Material provided:
=== Section Start ===

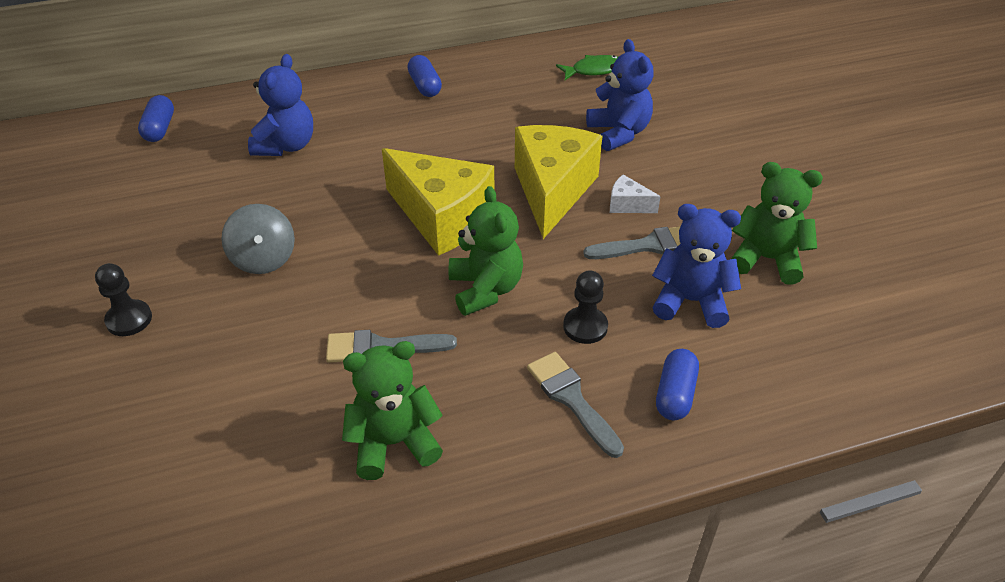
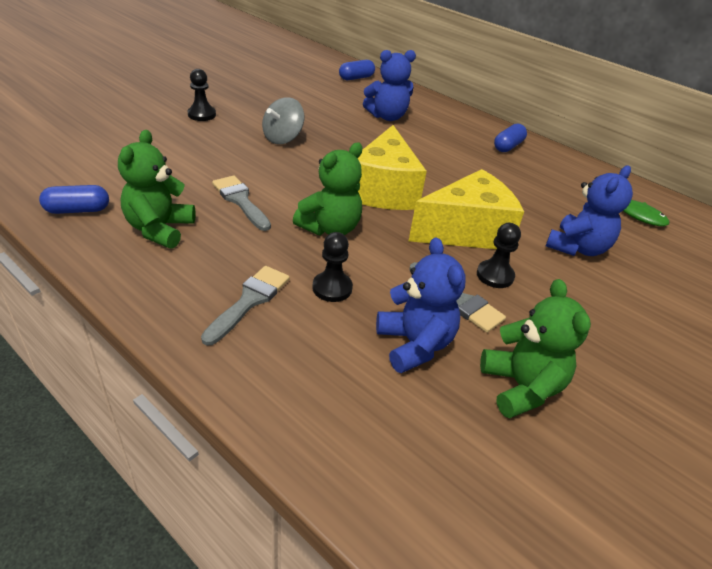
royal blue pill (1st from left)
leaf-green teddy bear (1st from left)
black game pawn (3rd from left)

=== Section End ===
=== Section Start ===

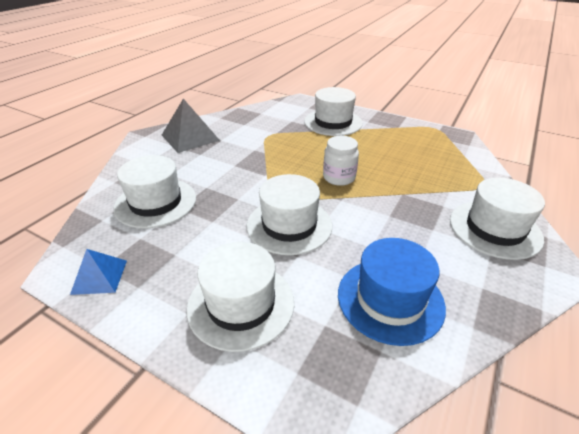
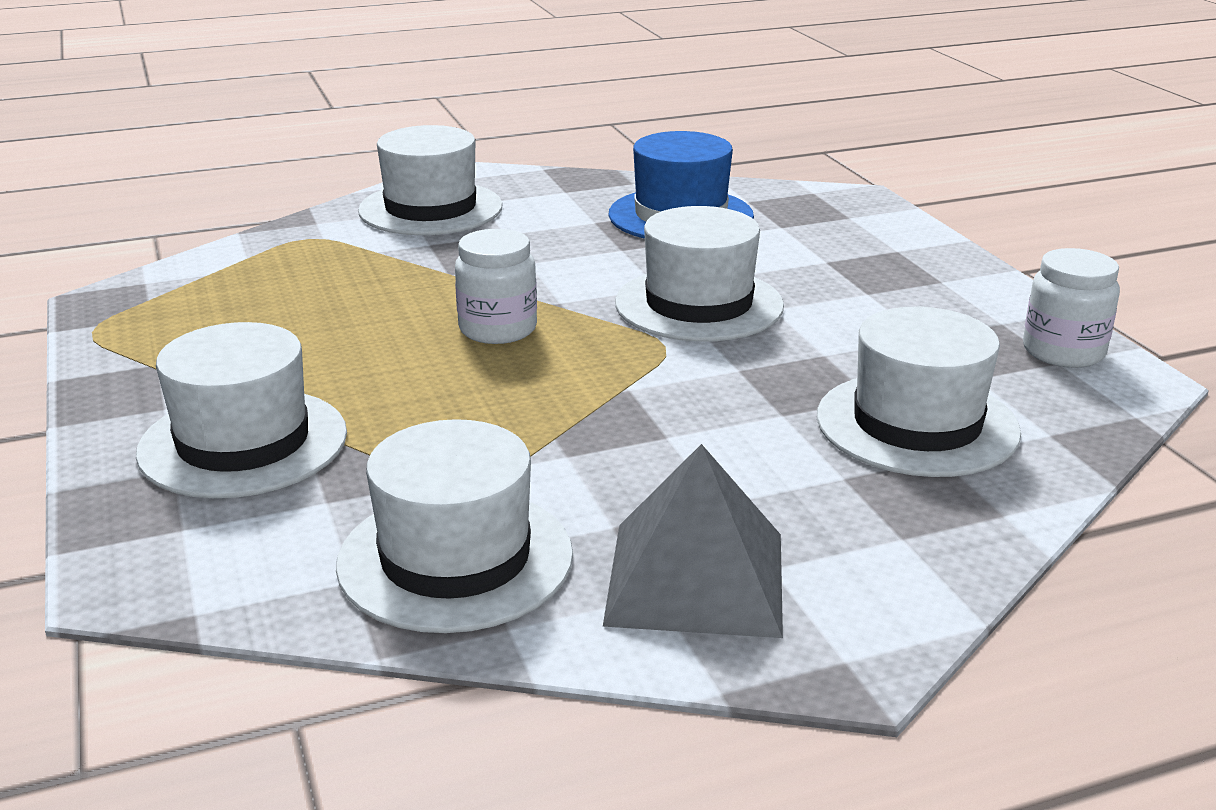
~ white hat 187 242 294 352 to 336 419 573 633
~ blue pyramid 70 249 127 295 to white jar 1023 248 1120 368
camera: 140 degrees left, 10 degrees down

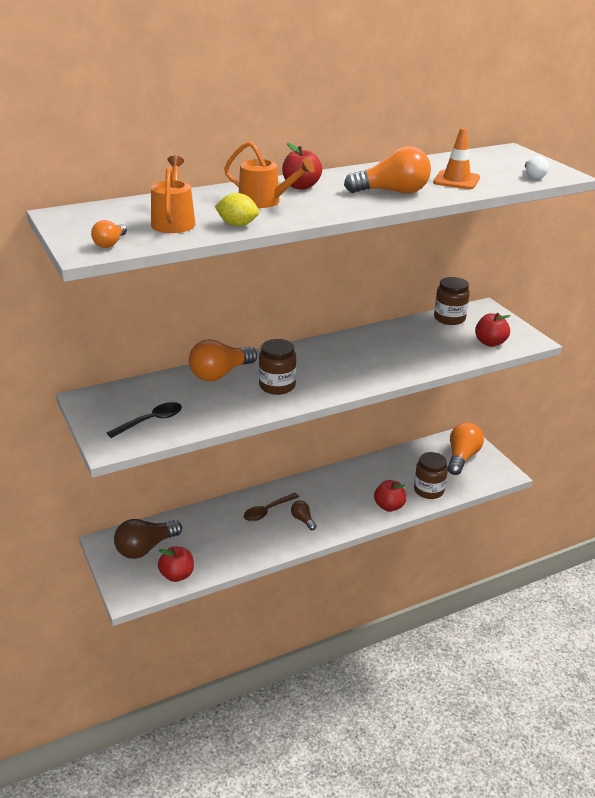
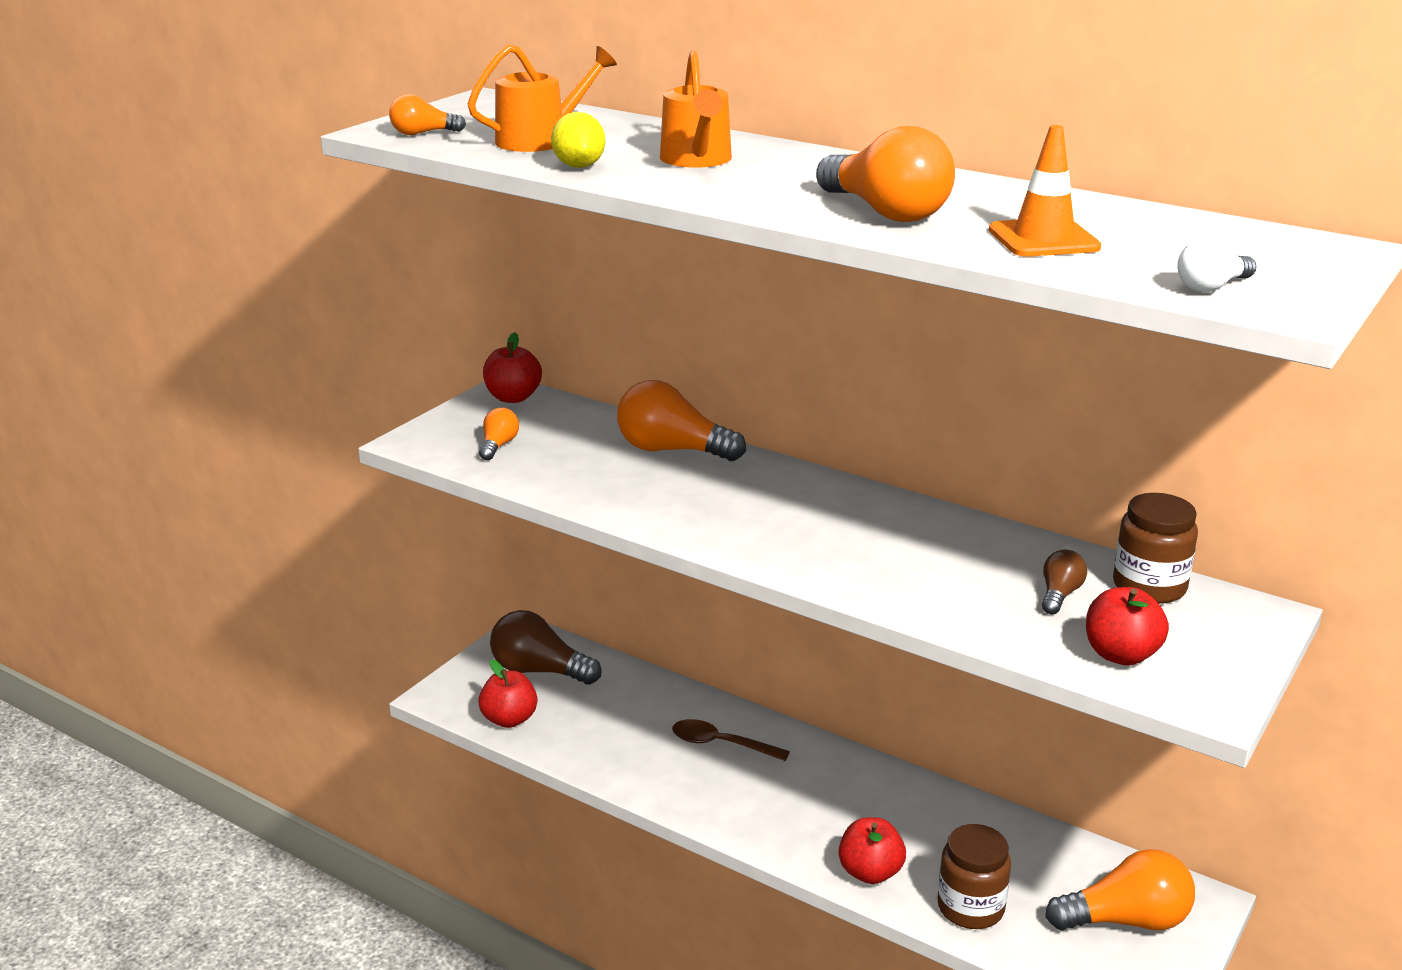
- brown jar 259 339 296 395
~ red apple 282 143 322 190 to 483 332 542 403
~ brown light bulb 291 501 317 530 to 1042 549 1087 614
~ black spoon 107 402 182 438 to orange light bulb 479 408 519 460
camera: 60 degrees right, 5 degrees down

=== Section End ===

Activity: If a line in the data contains the string "white", copy it.

Task solution:
~ white hat 187 242 294 352 to 336 419 573 633
~ blue pyramid 70 249 127 295 to white jar 1023 248 1120 368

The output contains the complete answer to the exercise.